Pictures are to be dropped. Everything else in the listing gets copied exactly.

────────

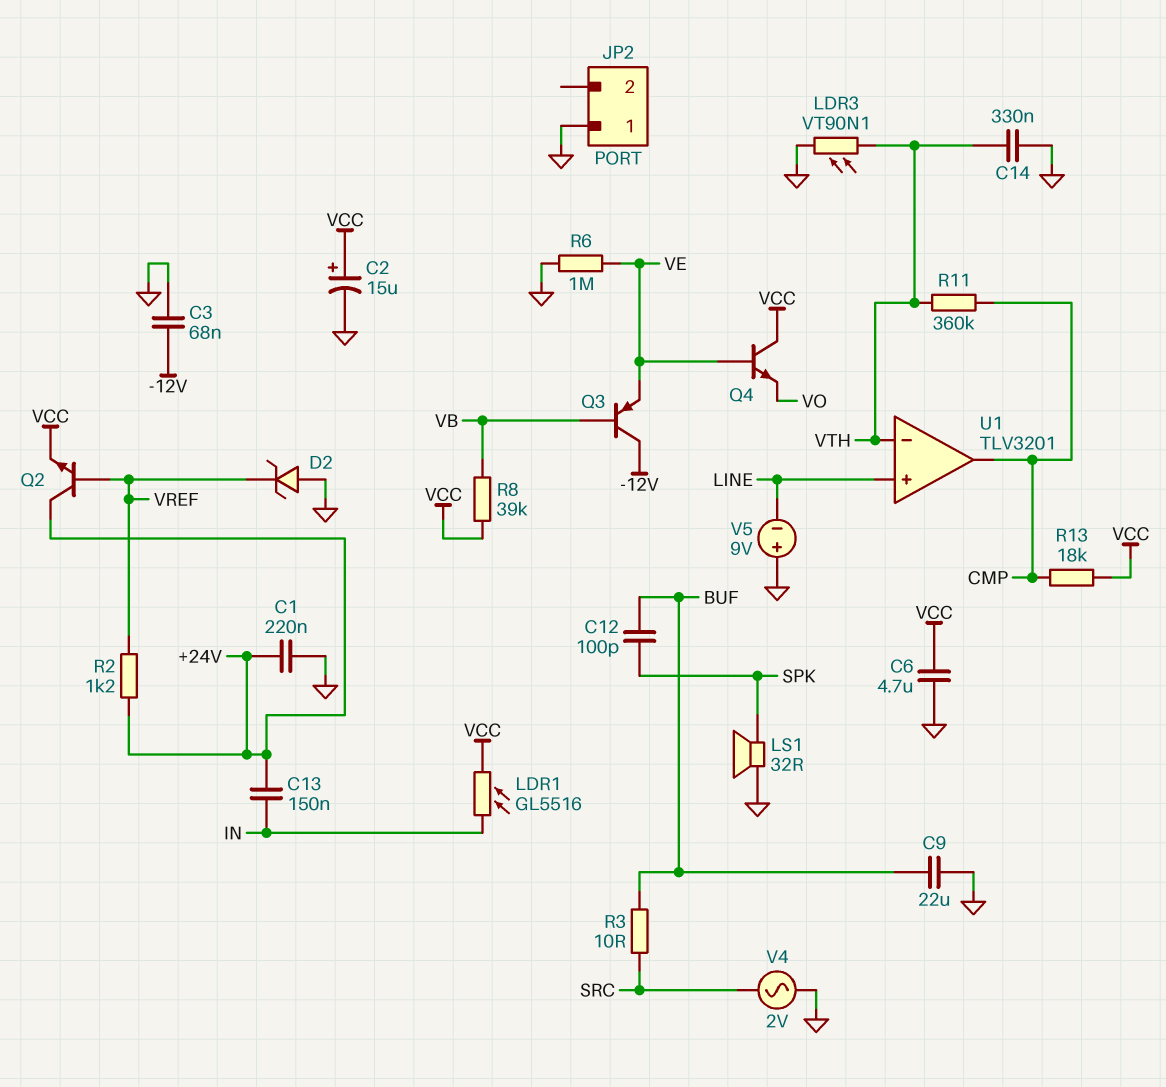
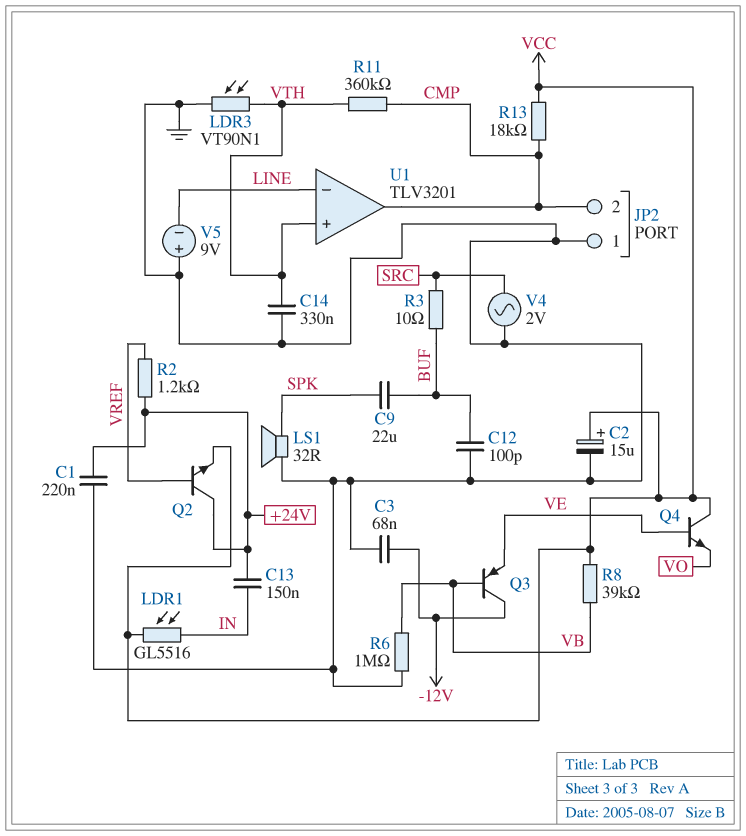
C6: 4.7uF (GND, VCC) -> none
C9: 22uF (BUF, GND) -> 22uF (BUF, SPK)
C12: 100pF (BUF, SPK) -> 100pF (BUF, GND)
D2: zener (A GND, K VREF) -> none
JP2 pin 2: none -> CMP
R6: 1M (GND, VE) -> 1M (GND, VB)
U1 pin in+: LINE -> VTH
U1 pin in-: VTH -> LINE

────────

Response for this exercise:
C6: 4.7uF (GND, VCC) -> none
C9: 22uF (BUF, GND) -> 22uF (BUF, SPK)
C12: 100pF (BUF, SPK) -> 100pF (BUF, GND)
D2: zener (A GND, K VREF) -> none
JP2 pin 2: none -> CMP
R6: 1M (GND, VE) -> 1M (GND, VB)
U1 pin in+: LINE -> VTH
U1 pin in-: VTH -> LINE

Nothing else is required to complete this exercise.